▶ **WHAT NEEDS TO BE DONE**:
How many of the lines below contain the word "down"? Only the number is wanted.

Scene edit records
=== Section Start ===

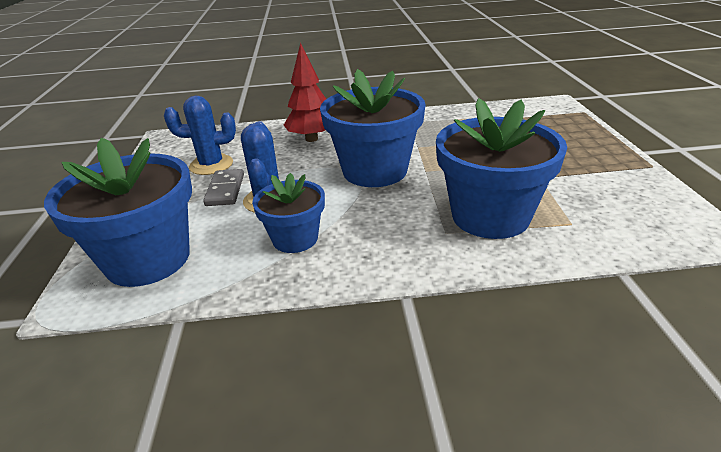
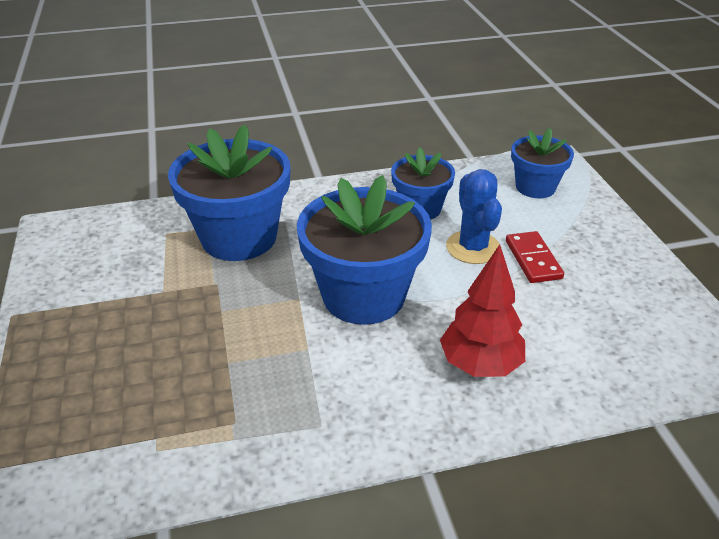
camera: 170 degrees right, 5 degrees up
(148, 259) = (535, 187): blue flower pot -> blue flower pot, size x0.58
(211, 165) = (590, 300): blue cactus -> none
(225, 190) = (533, 259): grey domino -> red domino

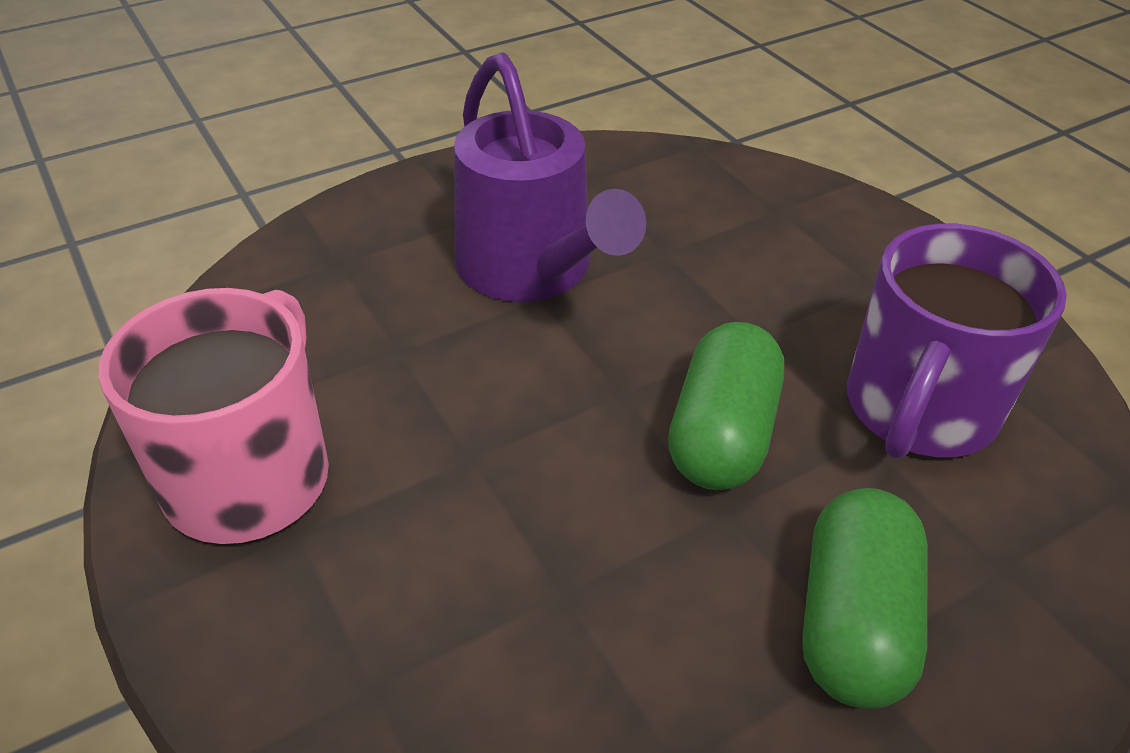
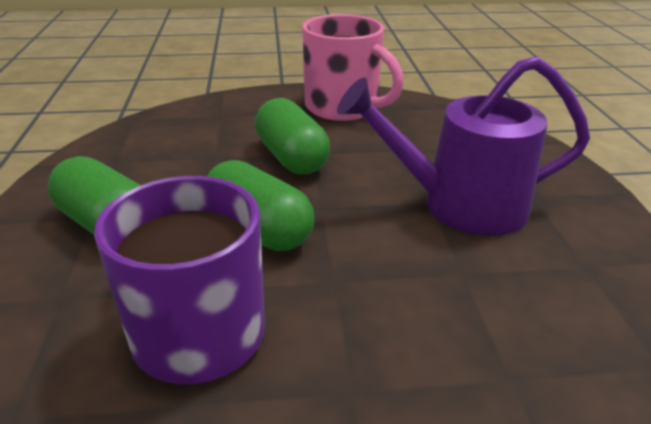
camera: 115 degrees right, 10 degrees down
(504, 477) = (291, 158): none -> green capsule

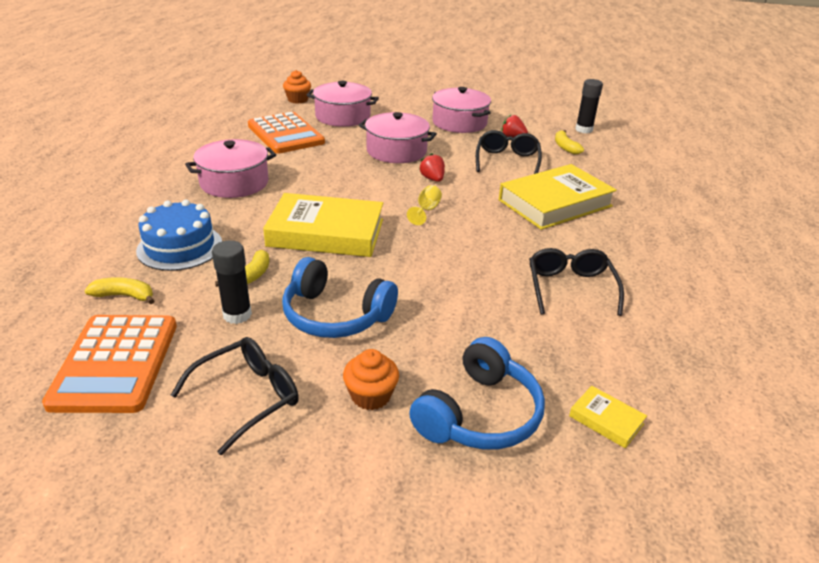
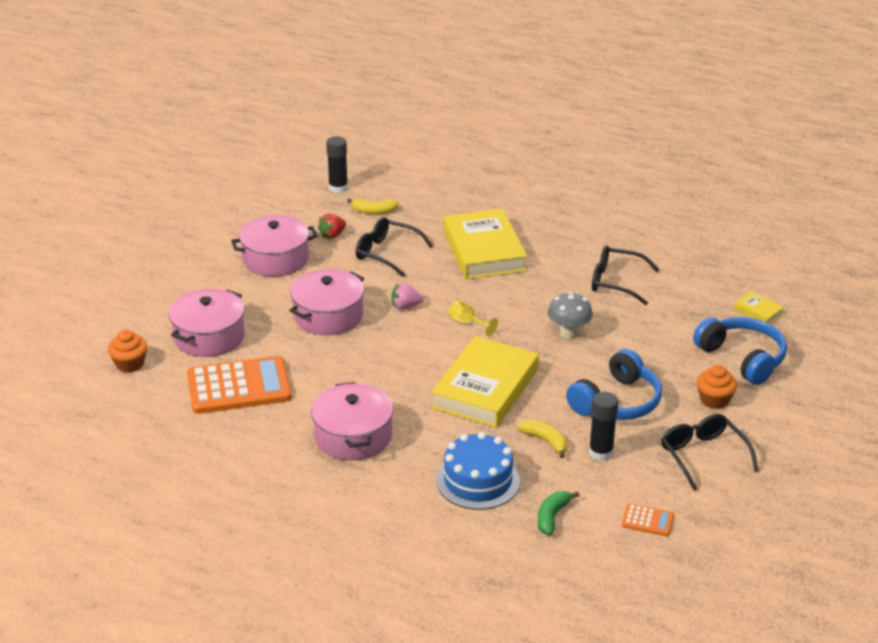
camera: 70 degrees left, 0 degrees up
(116, 363) = (647, 520): orange calculator -> orange calculator, size x0.44
(124, 296) = (552, 516): yellow banana -> green banana
(432, 179) = (405, 306): red strawberry -> pink strawberry
(447, 268) = (568, 333): none -> grey mushroom
(606, 420) = (758, 311): yellow book -> yellow book turned 75 degrees clockwise

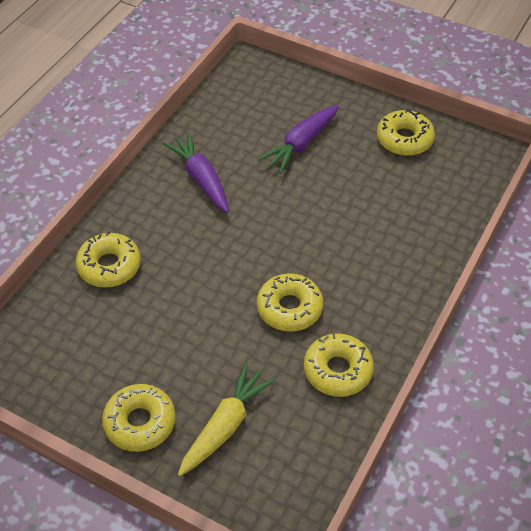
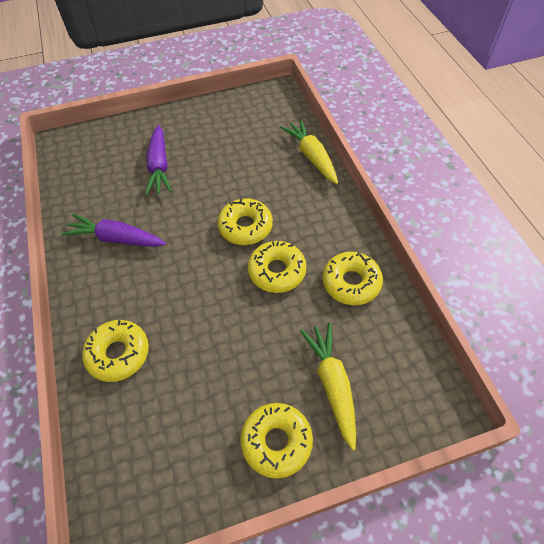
camera: 45 degrees left, 5 degrees up
(404, 139) = (220, 119): yellow donut -> yellow donut (245, 227)
(445, 238) = (311, 156): none -> yellow carrot

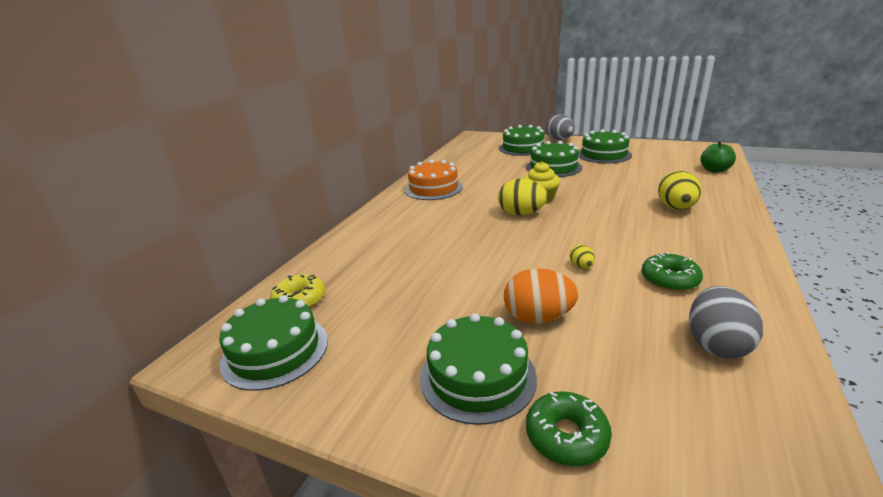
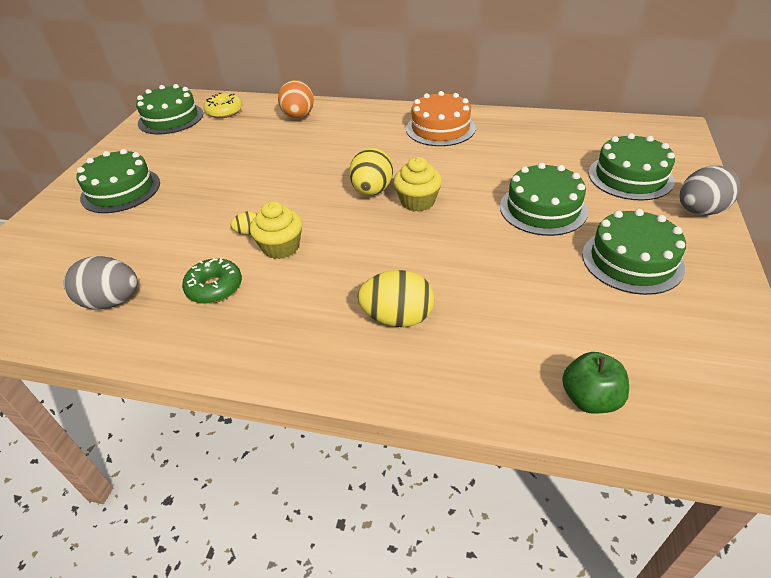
camera: 80 degrees right, 15 degrees up
(538, 317) = (175, 210): orange egg -> orange egg (298, 117)
(566, 436) = (59, 225): green donut -> none
(603, 250) = (281, 247): none -> yellow cupcake

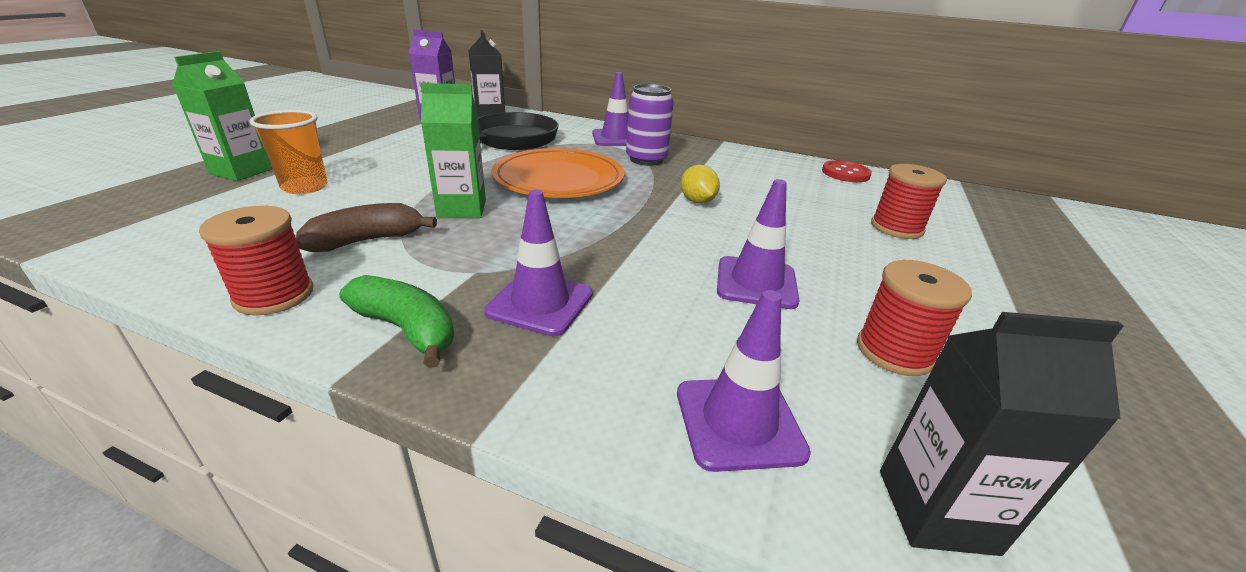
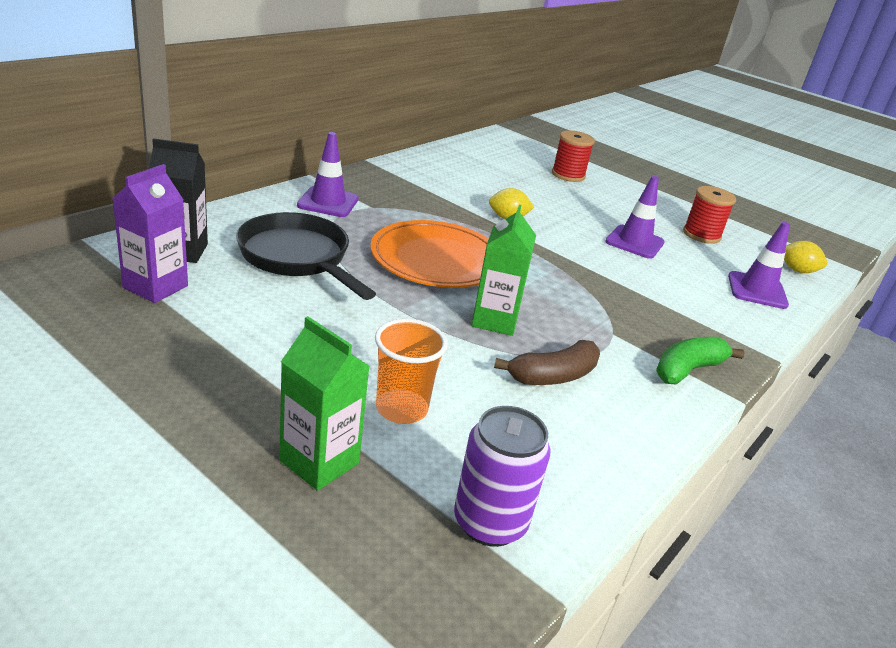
camera: 75 degrees left, 0 degrees up
(274, 295) = (644, 425): red spool -> none
(367, 241) = (553, 376): brown banana -> brown banana turned 105 degrees counterclockwise
(540, 303) = (656, 317): purple traffic cone -> none
(646, 159) = (402, 207): purple can -> purple can (490, 522)
(845, 173) = (470, 149): red button -> none
(936, 511) = (797, 270): black carton -> yellow lemon

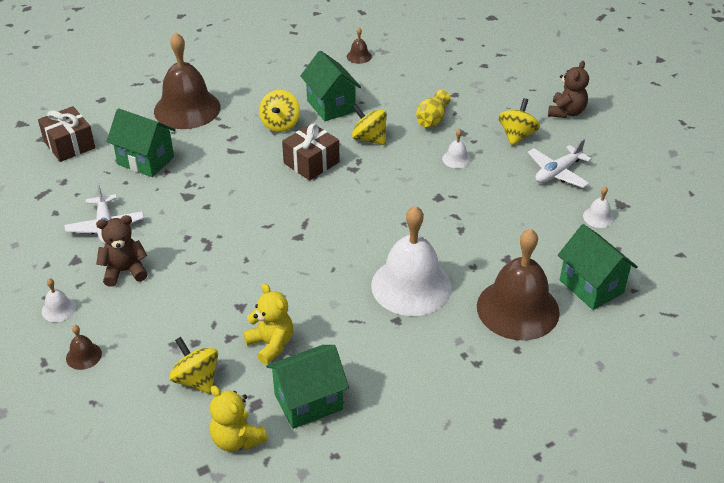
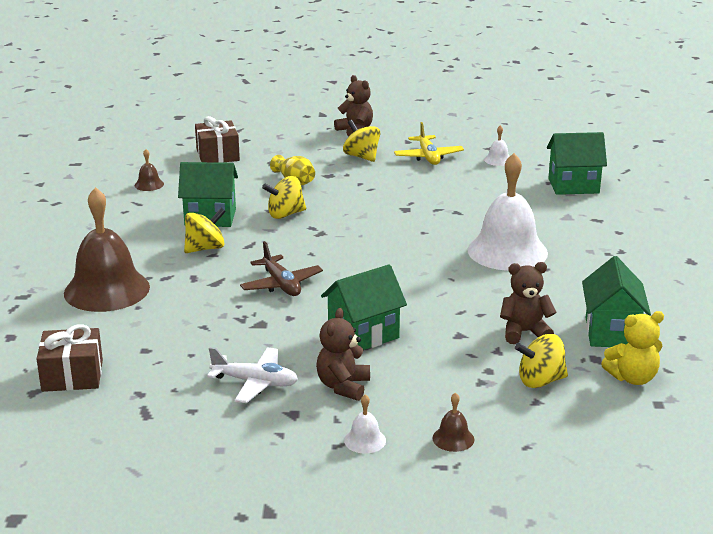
camera: 60 degrees left, 15 degrees down
(146, 160) = (168, 334): green house -> green house (363, 335)
(253, 182) = (281, 285): none -> brown plane
(271, 344) = (524, 332): yellow teddy bear -> brown teddy bear
(280, 124) = (205, 248): yellow spinning top -> yellow spinning top turned 75 degrees counterclockwise
(311, 162) = (287, 249): brown gift -> brown gift (218, 155)
(456, 159) = (362, 187): white bell -> none
(517, 309) = (574, 218): brown bell -> none
(557, 173) = (428, 157): white plane -> yellow plane

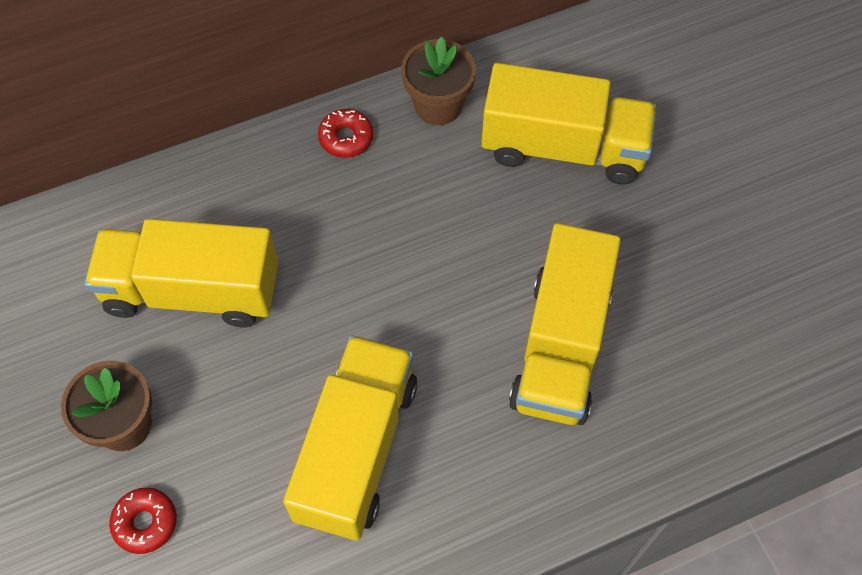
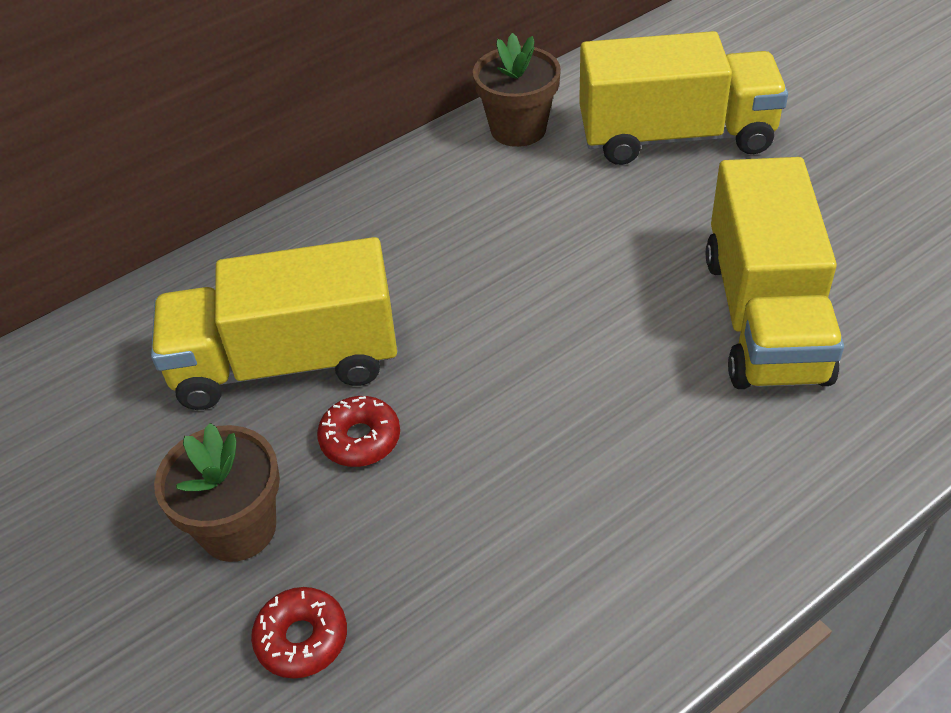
camera: 10 degrees left, 15 degrees down
(346, 138) = (424, 178): red donut -> red donut (360, 439)
(356, 449) = (559, 483): yellow truck -> none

=== Section End ===

▶ **EXPECTED OUTPUT**:
3